What is required:
There is one span to output from the data below: the lines starting at the line with "white headphones [148,97,204,144]" and ending at the line with "pink key [498,375,569,412]". Output it exactly, ends included, nothing more.

Data to examine:
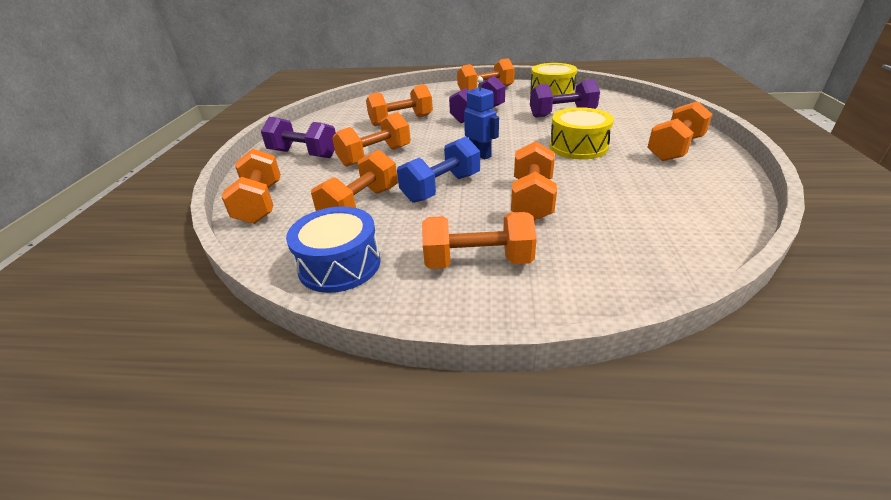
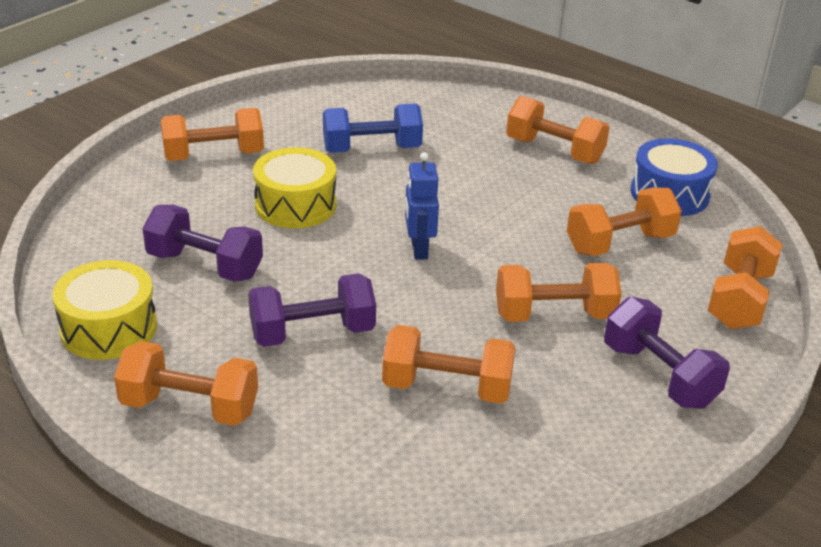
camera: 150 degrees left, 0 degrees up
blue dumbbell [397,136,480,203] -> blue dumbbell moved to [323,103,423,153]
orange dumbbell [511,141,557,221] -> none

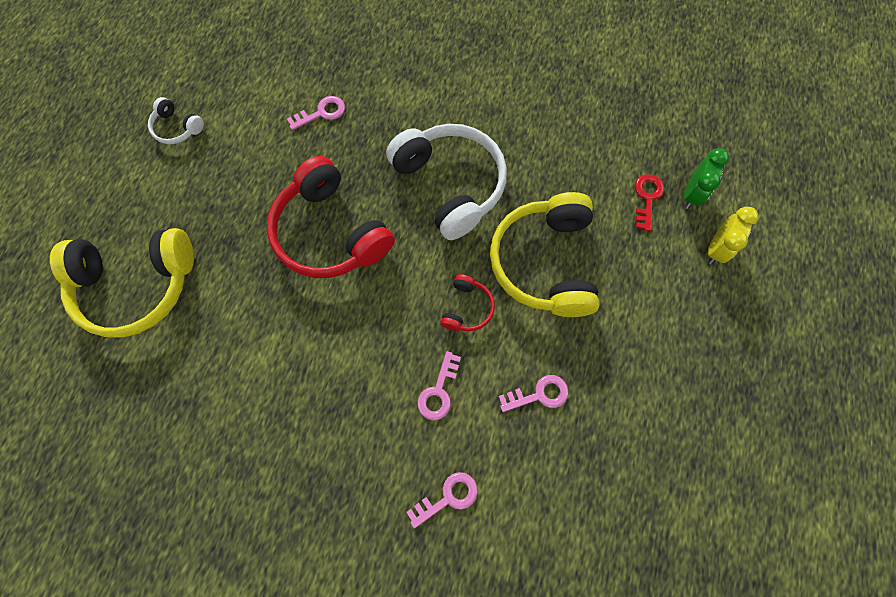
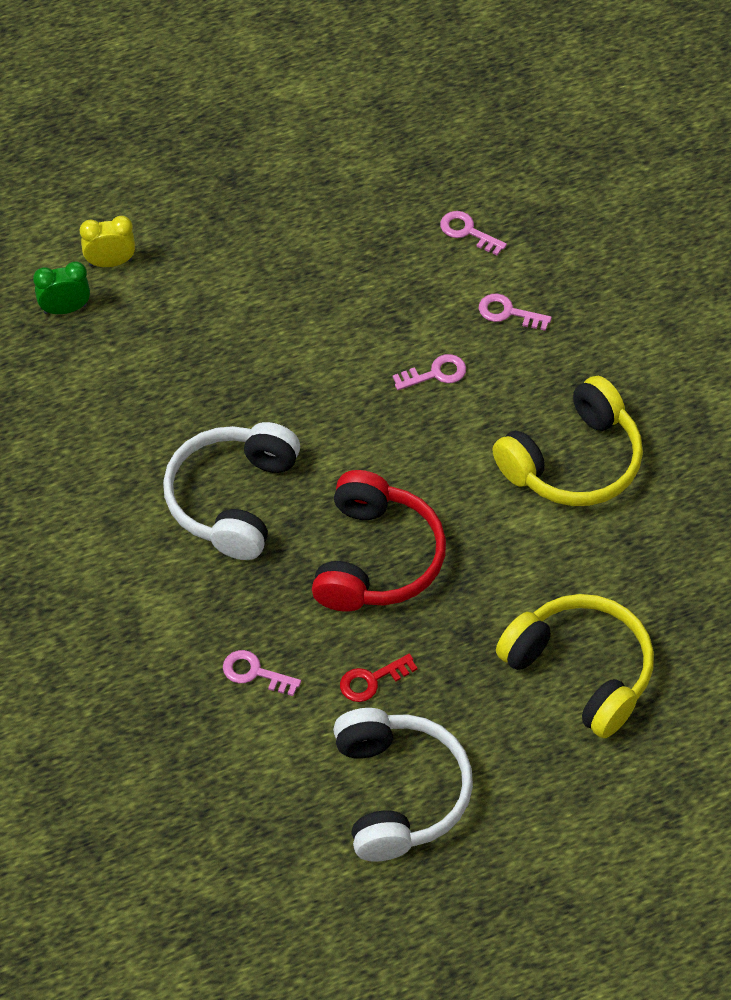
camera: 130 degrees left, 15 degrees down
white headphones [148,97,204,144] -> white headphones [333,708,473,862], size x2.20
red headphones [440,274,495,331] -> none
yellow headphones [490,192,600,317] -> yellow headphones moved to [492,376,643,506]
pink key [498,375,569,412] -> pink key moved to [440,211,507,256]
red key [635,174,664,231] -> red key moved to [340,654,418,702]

--

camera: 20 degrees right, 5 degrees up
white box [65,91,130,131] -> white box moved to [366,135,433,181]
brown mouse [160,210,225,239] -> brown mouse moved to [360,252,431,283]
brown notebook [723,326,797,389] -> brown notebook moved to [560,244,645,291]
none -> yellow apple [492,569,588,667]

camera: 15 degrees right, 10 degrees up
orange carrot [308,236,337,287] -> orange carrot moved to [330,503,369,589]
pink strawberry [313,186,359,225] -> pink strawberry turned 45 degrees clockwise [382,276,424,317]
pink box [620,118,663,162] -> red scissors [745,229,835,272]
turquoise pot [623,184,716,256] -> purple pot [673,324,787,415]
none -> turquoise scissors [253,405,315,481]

Reply:
white headphones [148,97,204,144] -> white headphones [333,708,473,862], size x2.20
red headphones [440,274,495,331] -> none
yellow headphones [490,192,600,317] -> yellow headphones moved to [492,376,643,506]
pink key [498,375,569,412] -> pink key moved to [440,211,507,256]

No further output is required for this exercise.